● **Material for this task**
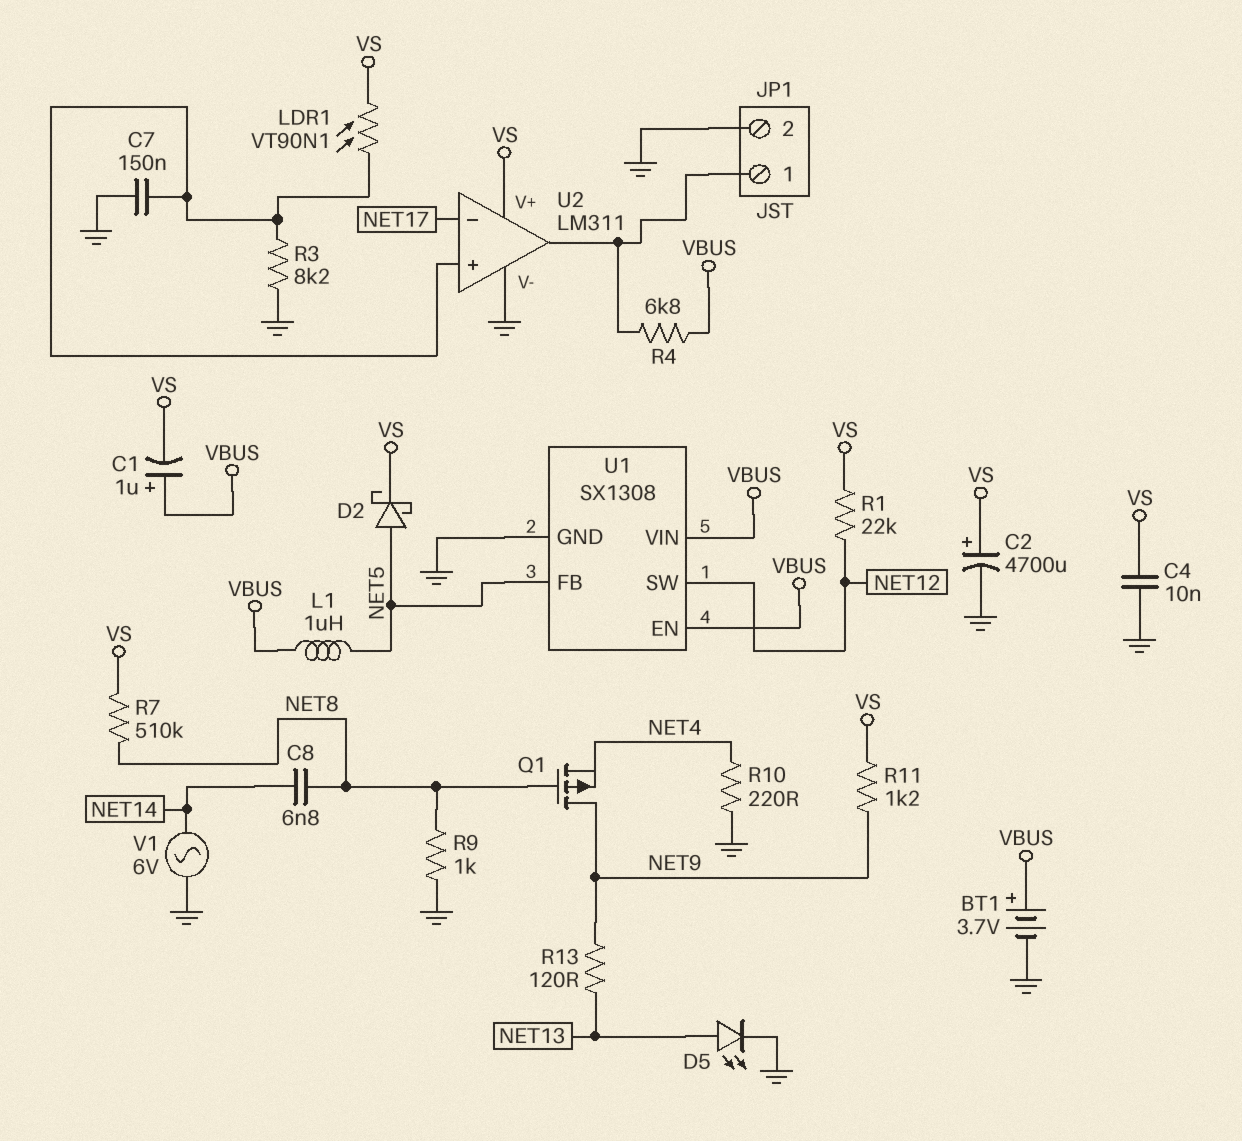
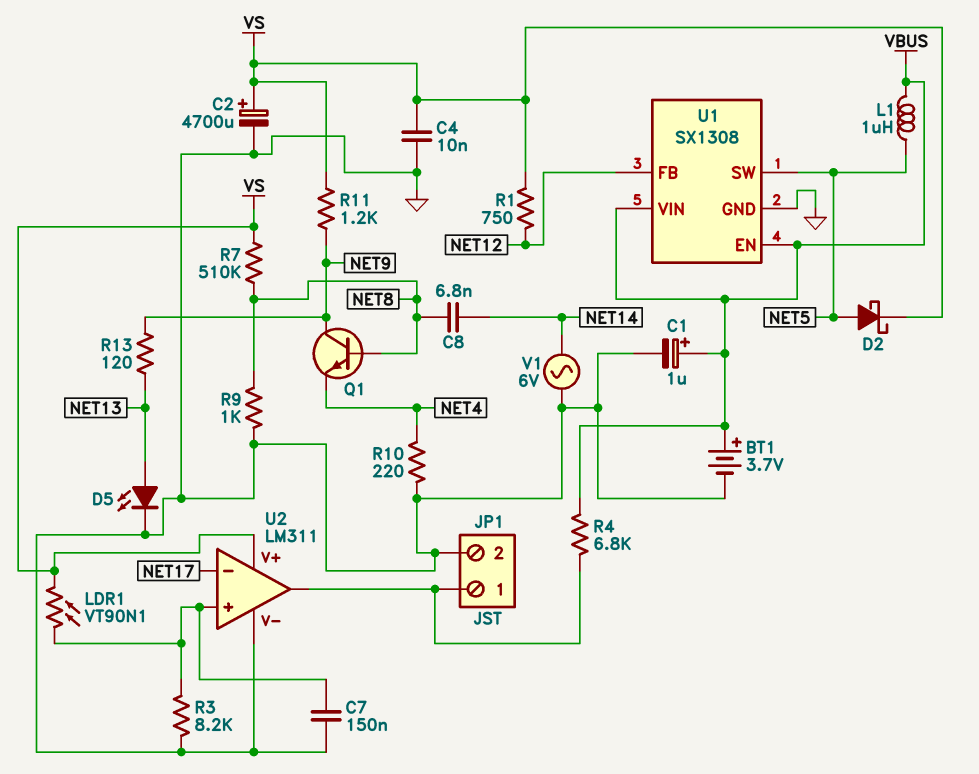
C1: 1uF (plus VBUS, minus VS) -> 1uF (plus VBUS, minus GND)
Q1: PMOS (G NET8, D NET9, S NET4) -> NPN (B NET8, C NET9, E NET4)
R1: 22k (NET12, VS) -> 750 (NET12, VS)
U1 pin FB: NET5 -> NET12
U1 pin SW: NET12 -> NET5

● **What is needed**
Once the line with "R1: 22k (NET12, VS) -> 750 (NET12, VS)" is found, transcribe it and each line after it through the final line of the entries, exactly and only.

● **Problem solution**
R1: 22k (NET12, VS) -> 750 (NET12, VS)
U1 pin FB: NET5 -> NET12
U1 pin SW: NET12 -> NET5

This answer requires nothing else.